▶ [Your assignment]:
Transcribe exactly every line from the one containing "orange brick C10" down to the final line of the listing below, including both, and leave out the rest.

▶ [Data to examine]:

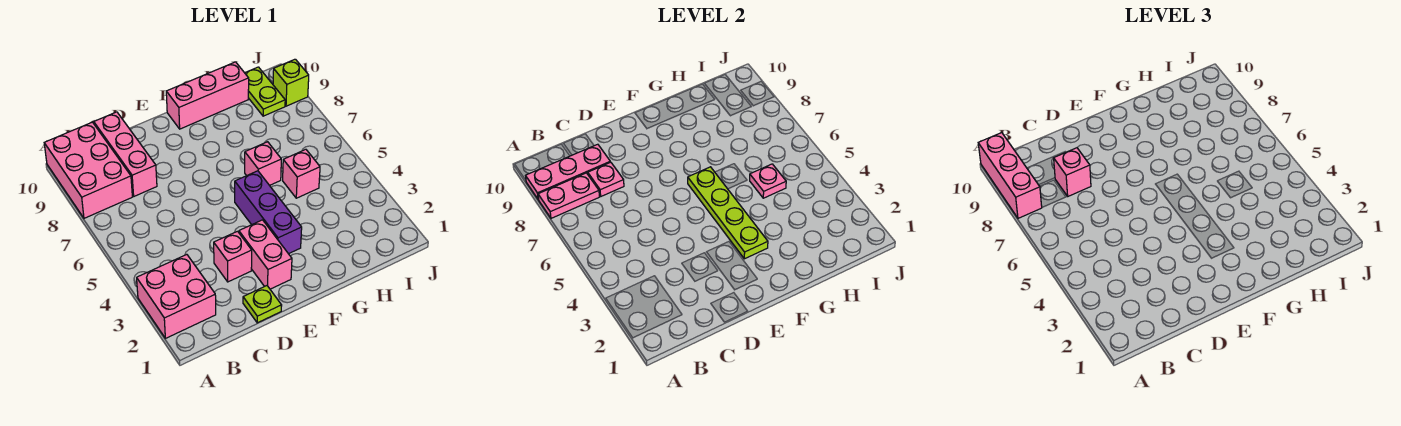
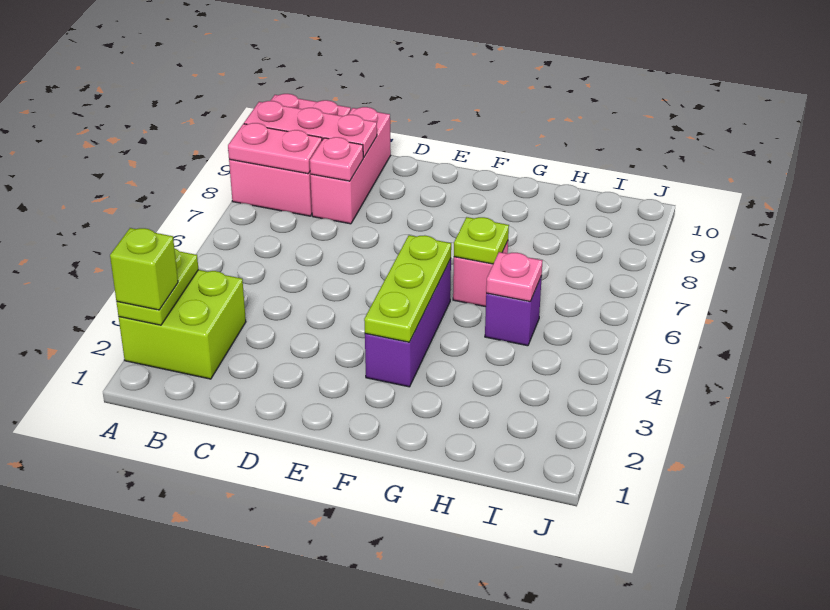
pink brick A2:B3 level 1 -> lime brick A2:B3 level 1
pink brick A8:A10 level 3 -> none
pink brick C8 level 3 -> none
lime plate D1 level 1 -> lime plate G6 level 2
pink brick D3 level 1 -> none
pink brick E2:E3 level 1 -> none
lime plate F3:F6 level 2 -> lime plate F3:F5 level 2
pink brick F10:H10 level 1 -> none
pink brick H5 level 1 -> purple brick H5 level 1
lime plate I9:I10 level 1 -> lime plate A2:A3 level 2
lime brick J9 level 1 -> lime brick A2 level 3

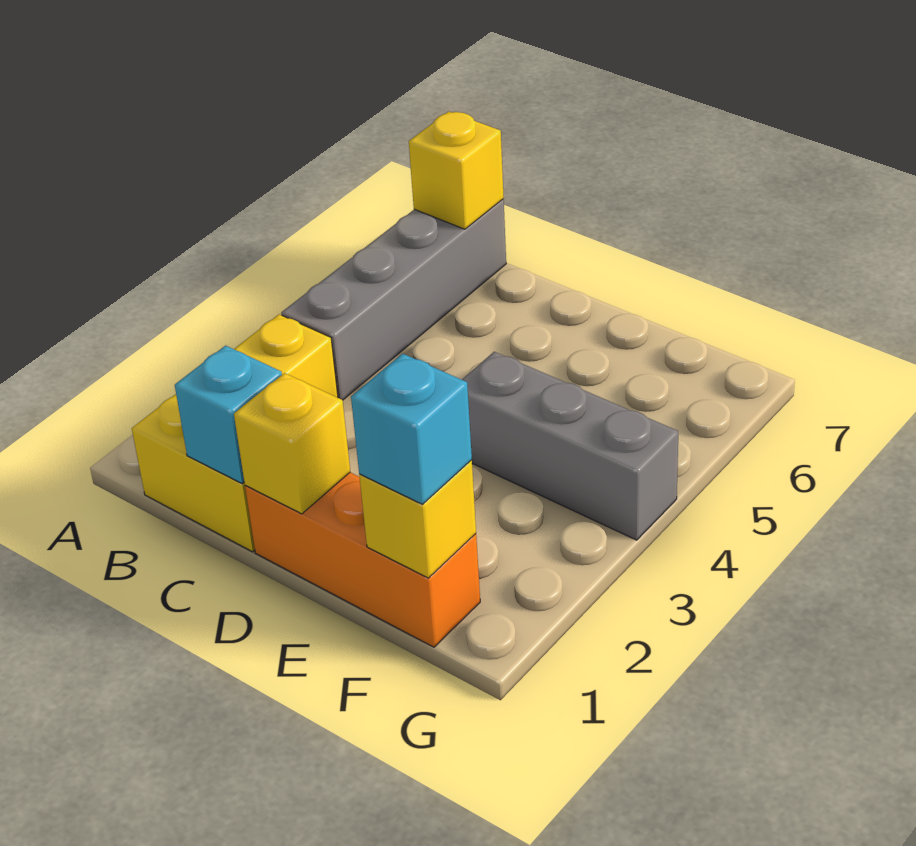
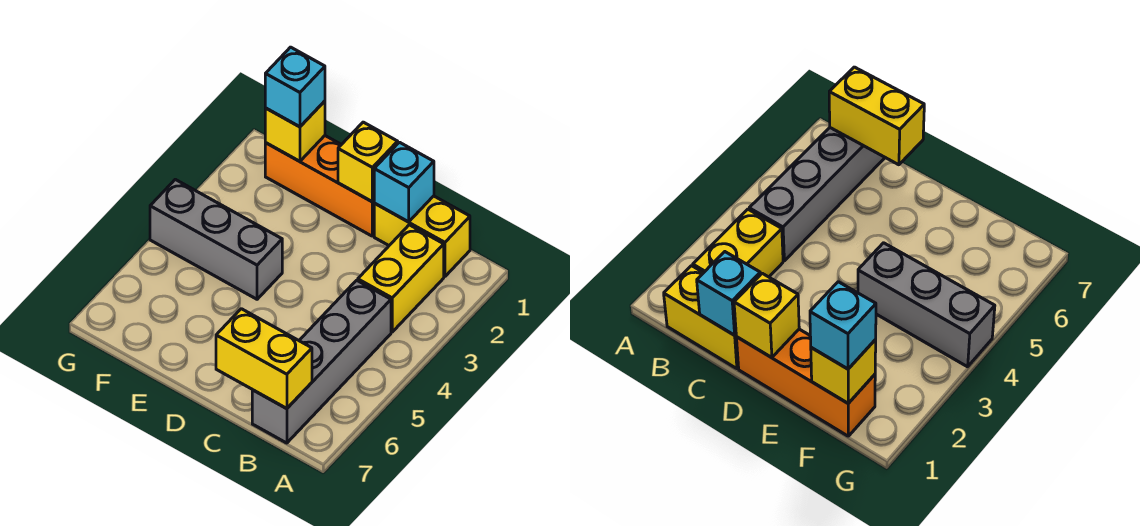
yellow brick B7 level 2 -> yellow brick B7:C7 level 2

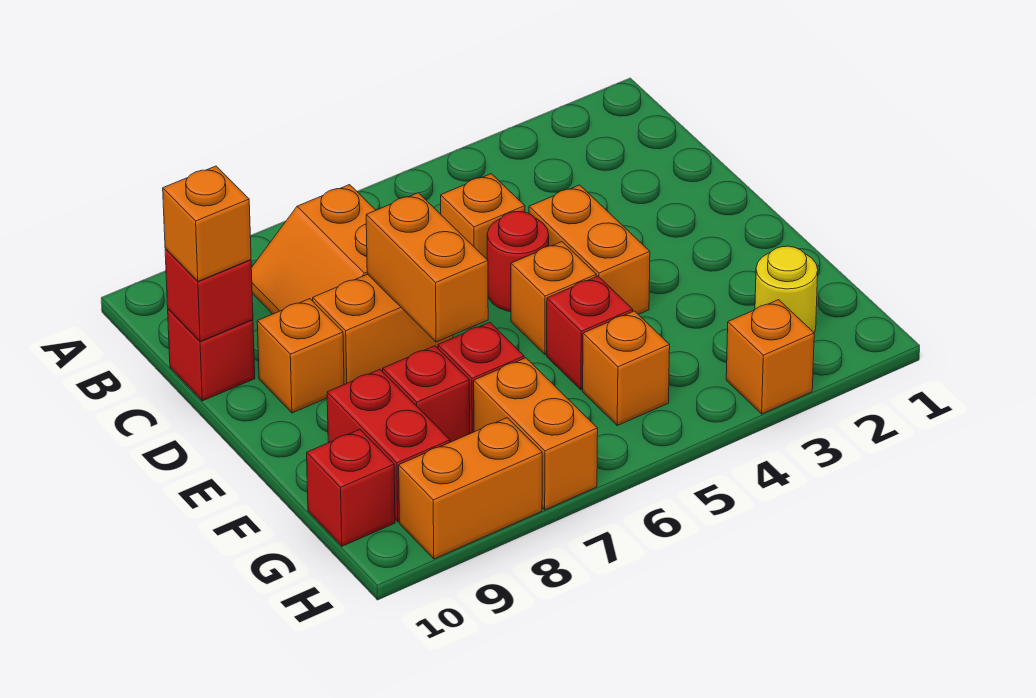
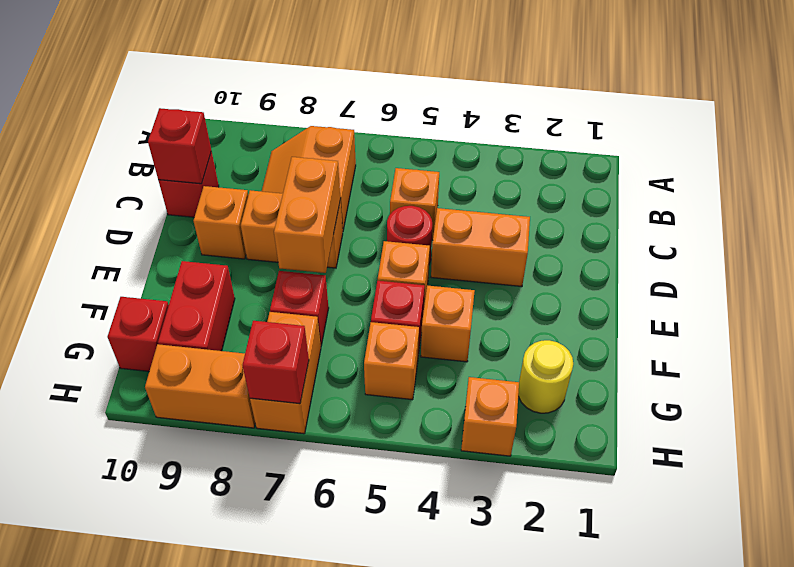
orange brick C10 level 3 -> orange brick F4 level 1
orange brick D4:E4 level 1 -> orange brick D3:D4 level 1
red brick F8 level 1 -> red brick H7 level 2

▶ [Result of the task]:
orange brick C10 level 3 -> orange brick F4 level 1
orange brick D4:E4 level 1 -> orange brick D3:D4 level 1
red brick F8 level 1 -> red brick H7 level 2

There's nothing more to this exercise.